__DATA FOR REVIEW__.
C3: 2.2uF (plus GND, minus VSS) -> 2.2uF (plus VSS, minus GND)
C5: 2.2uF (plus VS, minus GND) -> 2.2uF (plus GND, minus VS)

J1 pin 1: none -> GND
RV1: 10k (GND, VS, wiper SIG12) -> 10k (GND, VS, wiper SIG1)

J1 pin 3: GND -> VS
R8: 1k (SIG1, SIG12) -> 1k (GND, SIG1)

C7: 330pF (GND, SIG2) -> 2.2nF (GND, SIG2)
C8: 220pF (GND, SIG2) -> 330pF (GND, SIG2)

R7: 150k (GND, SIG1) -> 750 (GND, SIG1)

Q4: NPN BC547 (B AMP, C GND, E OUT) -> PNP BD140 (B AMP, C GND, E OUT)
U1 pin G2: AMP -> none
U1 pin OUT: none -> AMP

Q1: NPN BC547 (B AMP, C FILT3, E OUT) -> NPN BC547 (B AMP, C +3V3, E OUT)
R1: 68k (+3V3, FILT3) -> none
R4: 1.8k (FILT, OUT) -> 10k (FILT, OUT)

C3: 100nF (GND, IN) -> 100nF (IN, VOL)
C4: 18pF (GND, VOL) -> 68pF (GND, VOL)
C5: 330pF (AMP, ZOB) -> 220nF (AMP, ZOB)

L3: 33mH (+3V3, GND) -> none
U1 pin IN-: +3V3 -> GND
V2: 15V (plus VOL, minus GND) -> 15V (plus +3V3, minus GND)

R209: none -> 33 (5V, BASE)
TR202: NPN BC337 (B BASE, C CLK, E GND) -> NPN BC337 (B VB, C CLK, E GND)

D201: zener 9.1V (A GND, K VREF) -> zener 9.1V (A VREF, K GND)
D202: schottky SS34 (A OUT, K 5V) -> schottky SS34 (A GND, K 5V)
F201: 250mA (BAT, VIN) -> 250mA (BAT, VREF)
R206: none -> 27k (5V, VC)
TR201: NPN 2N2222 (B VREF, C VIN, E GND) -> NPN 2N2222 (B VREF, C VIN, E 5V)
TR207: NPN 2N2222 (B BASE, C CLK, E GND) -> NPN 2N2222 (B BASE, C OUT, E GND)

__EXERCISE OBJECTIVE__.
Each of the lines from the one that contains "R1: 68k (+3V3, FILT3) -> none" through the last line of the data needs to be repeated exactly, with no others.

__OUTPUT__.
R1: 68k (+3V3, FILT3) -> none
R4: 1.8k (FILT, OUT) -> 10k (FILT, OUT)

C3: 100nF (GND, IN) -> 100nF (IN, VOL)
C4: 18pF (GND, VOL) -> 68pF (GND, VOL)
C5: 330pF (AMP, ZOB) -> 220nF (AMP, ZOB)

L3: 33mH (+3V3, GND) -> none
U1 pin IN-: +3V3 -> GND
V2: 15V (plus VOL, minus GND) -> 15V (plus +3V3, minus GND)

R209: none -> 33 (5V, BASE)
TR202: NPN BC337 (B BASE, C CLK, E GND) -> NPN BC337 (B VB, C CLK, E GND)

D201: zener 9.1V (A GND, K VREF) -> zener 9.1V (A VREF, K GND)
D202: schottky SS34 (A OUT, K 5V) -> schottky SS34 (A GND, K 5V)
F201: 250mA (BAT, VIN) -> 250mA (BAT, VREF)
R206: none -> 27k (5V, VC)
TR201: NPN 2N2222 (B VREF, C VIN, E GND) -> NPN 2N2222 (B VREF, C VIN, E 5V)
TR207: NPN 2N2222 (B BASE, C CLK, E GND) -> NPN 2N2222 (B BASE, C OUT, E GND)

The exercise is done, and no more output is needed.